*The task*
Scan the listing below. Report each line that includes "yellow".

(Records supplied Opens)

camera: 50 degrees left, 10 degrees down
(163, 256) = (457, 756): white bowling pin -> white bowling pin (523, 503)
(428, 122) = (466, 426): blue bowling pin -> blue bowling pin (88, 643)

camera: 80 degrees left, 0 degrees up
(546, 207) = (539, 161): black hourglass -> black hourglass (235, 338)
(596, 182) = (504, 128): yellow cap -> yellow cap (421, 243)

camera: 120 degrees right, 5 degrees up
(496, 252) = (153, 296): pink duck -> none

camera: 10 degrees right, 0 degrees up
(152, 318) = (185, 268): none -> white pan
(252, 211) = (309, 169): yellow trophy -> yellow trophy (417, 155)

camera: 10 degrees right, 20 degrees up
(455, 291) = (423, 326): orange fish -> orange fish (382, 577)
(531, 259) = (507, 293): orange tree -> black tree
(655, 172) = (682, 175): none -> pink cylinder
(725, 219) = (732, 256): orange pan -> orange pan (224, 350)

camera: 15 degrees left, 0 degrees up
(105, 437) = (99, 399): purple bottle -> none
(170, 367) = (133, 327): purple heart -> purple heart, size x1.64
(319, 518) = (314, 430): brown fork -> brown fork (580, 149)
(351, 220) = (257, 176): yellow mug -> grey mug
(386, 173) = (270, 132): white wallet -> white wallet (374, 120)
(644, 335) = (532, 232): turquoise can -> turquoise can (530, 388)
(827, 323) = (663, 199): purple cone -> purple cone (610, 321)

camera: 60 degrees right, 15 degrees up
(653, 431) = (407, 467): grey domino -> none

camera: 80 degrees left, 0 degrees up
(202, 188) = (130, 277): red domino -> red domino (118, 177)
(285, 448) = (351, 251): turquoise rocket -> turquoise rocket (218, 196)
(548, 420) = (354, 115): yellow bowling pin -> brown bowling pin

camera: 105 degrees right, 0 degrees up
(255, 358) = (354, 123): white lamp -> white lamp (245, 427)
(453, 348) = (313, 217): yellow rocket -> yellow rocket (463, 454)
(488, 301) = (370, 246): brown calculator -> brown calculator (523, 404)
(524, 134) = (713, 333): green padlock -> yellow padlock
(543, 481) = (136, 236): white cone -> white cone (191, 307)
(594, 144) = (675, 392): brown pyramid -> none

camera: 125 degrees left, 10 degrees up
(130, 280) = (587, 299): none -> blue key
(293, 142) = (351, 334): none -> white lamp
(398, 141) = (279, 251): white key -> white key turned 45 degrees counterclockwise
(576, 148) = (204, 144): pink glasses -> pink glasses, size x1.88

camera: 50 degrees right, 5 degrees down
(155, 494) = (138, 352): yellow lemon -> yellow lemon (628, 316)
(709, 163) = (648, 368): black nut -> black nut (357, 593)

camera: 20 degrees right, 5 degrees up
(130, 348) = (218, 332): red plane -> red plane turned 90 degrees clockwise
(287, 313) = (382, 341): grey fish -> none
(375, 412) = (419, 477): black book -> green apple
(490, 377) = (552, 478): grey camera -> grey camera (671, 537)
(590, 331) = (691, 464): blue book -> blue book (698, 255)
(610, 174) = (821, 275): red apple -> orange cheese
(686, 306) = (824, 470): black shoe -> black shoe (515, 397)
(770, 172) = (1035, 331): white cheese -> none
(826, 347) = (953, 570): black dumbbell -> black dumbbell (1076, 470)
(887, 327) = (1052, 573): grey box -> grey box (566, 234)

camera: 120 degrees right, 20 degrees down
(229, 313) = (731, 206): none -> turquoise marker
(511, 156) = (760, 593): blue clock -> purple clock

(Records supplied Closes)

*Expected output*
(596, 182) = (504, 128): yellow cap -> yellow cap (421, 243)
(252, 211) = (309, 169): yellow trophy -> yellow trophy (417, 155)
(351, 220) = (257, 176): yellow mug -> grey mug
(548, 420) = (354, 115): yellow bowling pin -> brown bowling pin
(453, 348) = (313, 217): yellow rocket -> yellow rocket (463, 454)
(524, 134) = (713, 333): green padlock -> yellow padlock
(155, 494) = (138, 352): yellow lemon -> yellow lemon (628, 316)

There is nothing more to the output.